## What the task asks
A verbatim transcript of the data below is required, images omitted.

## Data segment
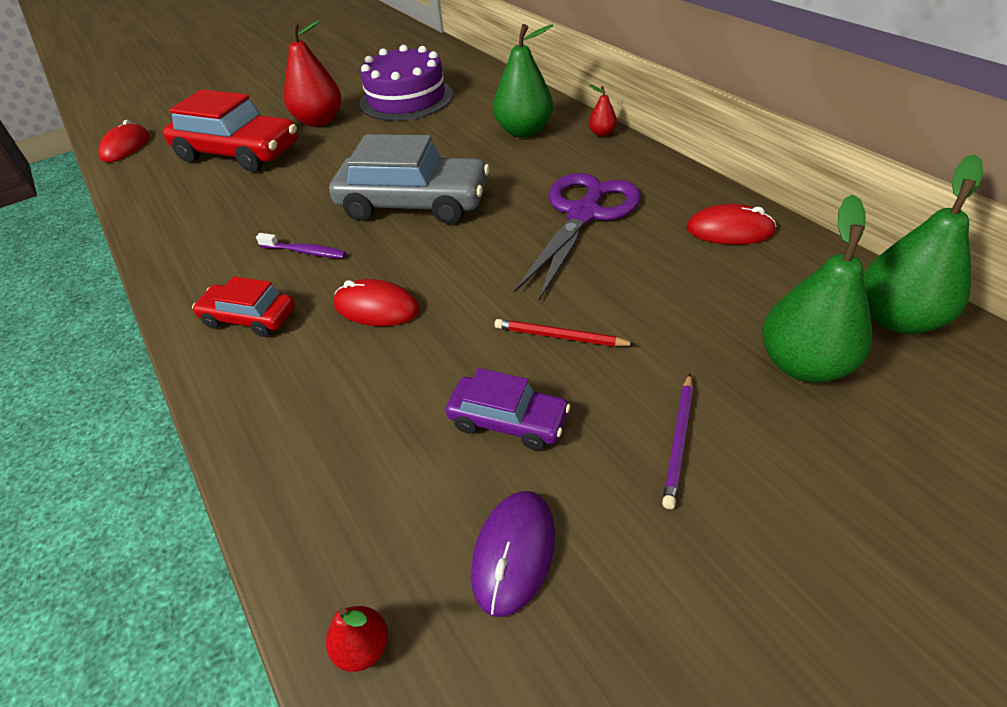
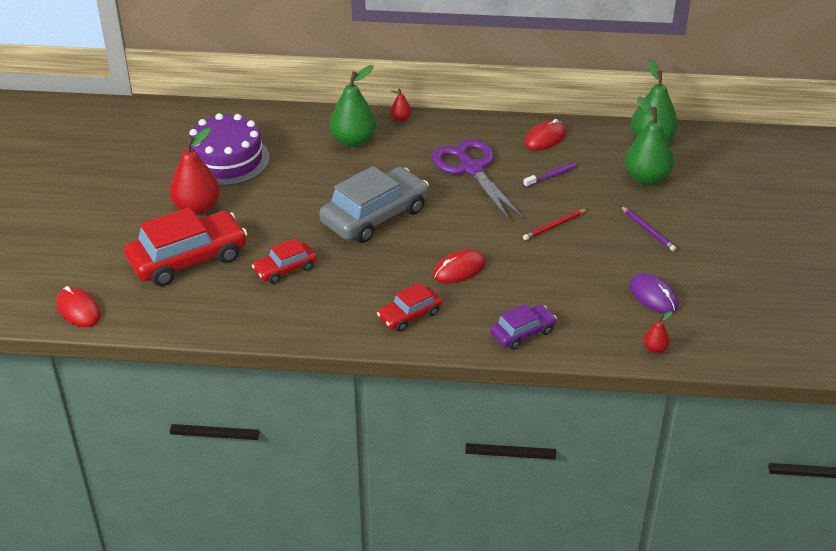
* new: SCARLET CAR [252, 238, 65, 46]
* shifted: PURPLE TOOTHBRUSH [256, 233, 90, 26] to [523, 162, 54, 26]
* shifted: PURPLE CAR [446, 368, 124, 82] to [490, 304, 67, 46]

## Answer below
* new: SCARLET CAR [252, 238, 65, 46]
* shifted: PURPLE TOOTHBRUSH [256, 233, 90, 26] to [523, 162, 54, 26]
* shifted: PURPLE CAR [446, 368, 124, 82] to [490, 304, 67, 46]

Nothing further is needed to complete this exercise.